Tally every line in the entries below that holds "white", then give only the total.

[Collected data]
◆ ◆ ◆ ◆ ◆ ◆ ◆
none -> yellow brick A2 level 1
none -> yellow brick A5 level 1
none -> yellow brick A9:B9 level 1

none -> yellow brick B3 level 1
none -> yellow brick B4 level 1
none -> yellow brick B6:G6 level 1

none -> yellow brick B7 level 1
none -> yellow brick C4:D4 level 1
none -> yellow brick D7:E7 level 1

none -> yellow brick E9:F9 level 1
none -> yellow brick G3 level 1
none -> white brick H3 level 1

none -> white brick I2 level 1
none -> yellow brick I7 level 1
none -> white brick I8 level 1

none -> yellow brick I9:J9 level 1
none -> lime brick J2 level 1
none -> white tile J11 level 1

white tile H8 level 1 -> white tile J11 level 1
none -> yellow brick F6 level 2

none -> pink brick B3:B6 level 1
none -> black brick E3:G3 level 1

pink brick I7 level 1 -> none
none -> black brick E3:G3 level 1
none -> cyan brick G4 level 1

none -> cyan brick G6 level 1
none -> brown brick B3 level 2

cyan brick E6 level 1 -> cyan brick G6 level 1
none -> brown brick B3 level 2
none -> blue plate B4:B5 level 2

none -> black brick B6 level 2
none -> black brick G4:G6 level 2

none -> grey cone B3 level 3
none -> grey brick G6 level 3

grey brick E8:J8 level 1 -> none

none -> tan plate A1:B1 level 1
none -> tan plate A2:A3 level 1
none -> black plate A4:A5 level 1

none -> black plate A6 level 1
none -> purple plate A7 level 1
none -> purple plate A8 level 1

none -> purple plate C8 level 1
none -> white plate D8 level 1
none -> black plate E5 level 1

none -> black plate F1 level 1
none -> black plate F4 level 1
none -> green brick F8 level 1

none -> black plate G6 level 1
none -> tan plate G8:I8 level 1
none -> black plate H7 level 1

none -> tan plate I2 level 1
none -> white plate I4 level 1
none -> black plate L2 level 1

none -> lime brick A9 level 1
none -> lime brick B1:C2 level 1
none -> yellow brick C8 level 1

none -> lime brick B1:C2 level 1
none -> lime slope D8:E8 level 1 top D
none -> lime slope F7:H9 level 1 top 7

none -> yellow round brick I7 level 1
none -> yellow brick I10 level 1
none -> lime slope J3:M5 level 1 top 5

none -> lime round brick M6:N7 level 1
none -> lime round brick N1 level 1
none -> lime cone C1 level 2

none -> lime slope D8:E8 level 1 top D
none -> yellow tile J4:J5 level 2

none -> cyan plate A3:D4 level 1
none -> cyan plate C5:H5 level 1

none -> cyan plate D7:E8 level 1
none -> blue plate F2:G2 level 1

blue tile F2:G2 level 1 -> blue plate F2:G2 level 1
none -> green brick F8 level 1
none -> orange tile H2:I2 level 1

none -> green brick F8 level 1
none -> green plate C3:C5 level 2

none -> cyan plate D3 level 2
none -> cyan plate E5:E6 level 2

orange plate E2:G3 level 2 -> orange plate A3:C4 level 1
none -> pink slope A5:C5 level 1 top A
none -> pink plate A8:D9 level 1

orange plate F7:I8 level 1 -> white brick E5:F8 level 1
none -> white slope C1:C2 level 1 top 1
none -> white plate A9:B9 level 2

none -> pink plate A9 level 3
◆ ◆ ◆ ◆ ◆ ◆ ◆
## Final answer
10